[RECORDS FOR THE TASK]

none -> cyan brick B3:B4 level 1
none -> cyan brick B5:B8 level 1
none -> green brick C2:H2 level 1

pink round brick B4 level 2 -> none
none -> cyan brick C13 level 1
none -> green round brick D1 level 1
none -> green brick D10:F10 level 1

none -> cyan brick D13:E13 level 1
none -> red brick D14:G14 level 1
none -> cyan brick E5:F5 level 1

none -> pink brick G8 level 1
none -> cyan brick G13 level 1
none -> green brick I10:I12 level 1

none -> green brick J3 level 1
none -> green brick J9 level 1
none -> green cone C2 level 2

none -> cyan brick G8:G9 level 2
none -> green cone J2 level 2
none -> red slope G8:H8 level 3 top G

==

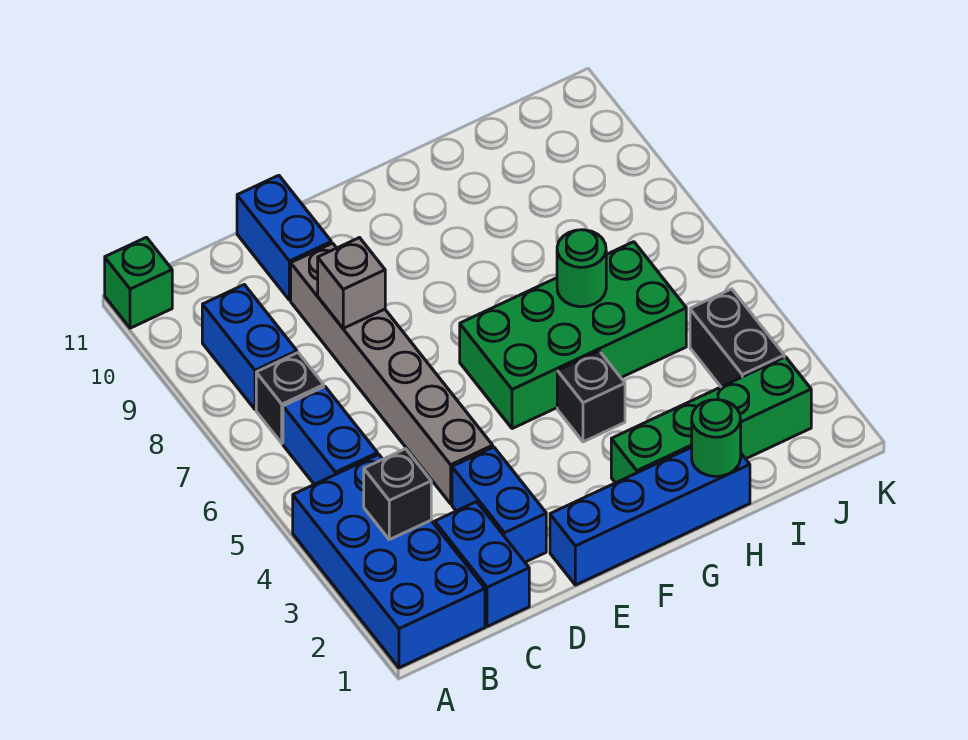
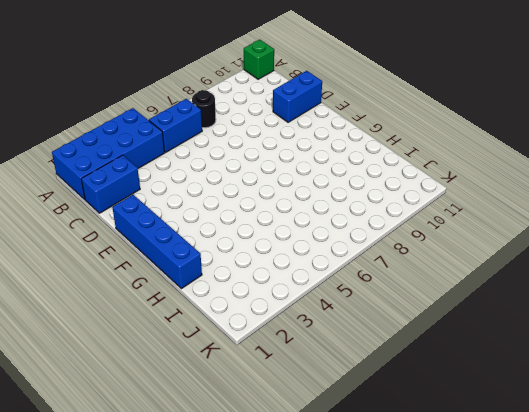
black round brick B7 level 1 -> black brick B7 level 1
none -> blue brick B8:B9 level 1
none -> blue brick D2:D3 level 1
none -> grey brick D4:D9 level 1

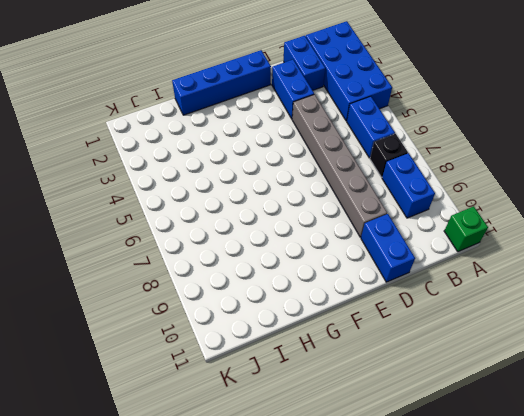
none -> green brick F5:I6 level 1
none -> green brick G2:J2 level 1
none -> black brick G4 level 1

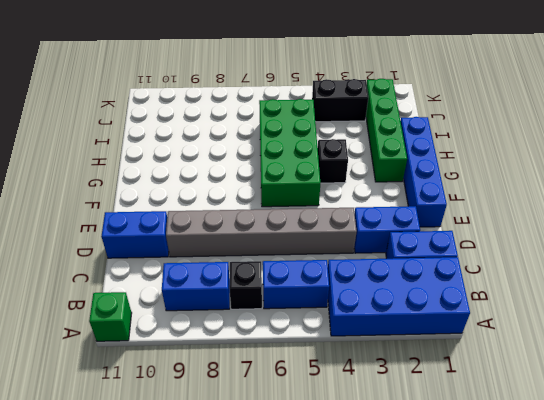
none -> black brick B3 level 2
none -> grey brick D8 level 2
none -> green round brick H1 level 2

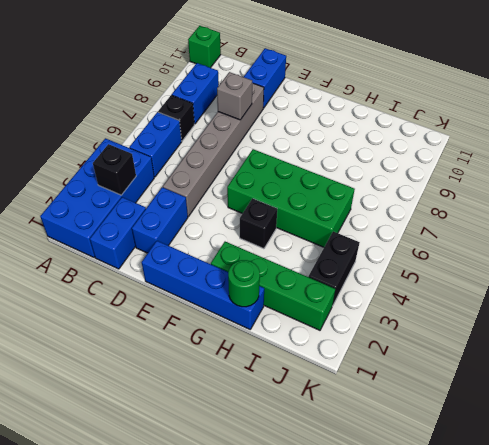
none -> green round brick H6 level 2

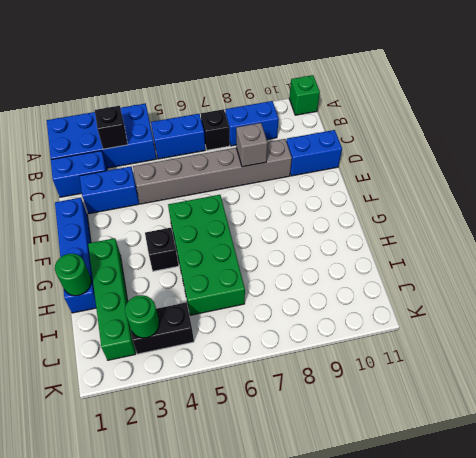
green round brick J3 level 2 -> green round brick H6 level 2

[TASK] Looking at the entries above, how many lines contain the word "blue"? Answer with the number alone.

[YOUR SOLUTION] 2